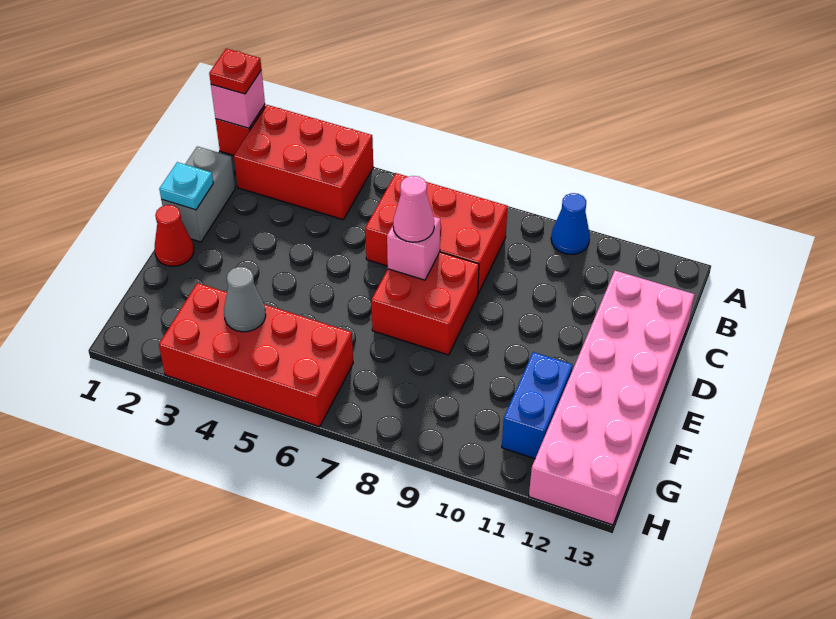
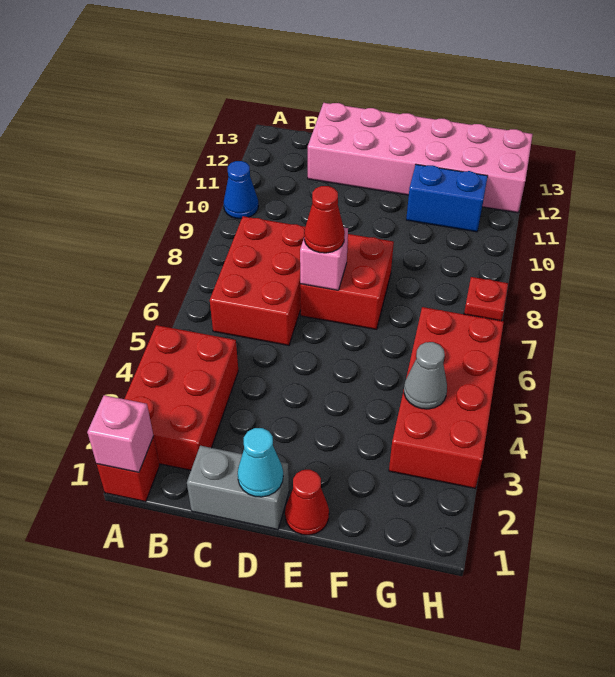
red plate A1 level 3 -> red plate H8 level 1
cyan plate D1 level 2 -> cyan cone D1 level 2
pink cone D7 level 3 -> red cone D7 level 3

Your assignment:
Go through the material above and print all of it exactly, except the pictures.

Solution for this exercise:
red plate A1 level 3 -> red plate H8 level 1
cyan plate D1 level 2 -> cyan cone D1 level 2
pink cone D7 level 3 -> red cone D7 level 3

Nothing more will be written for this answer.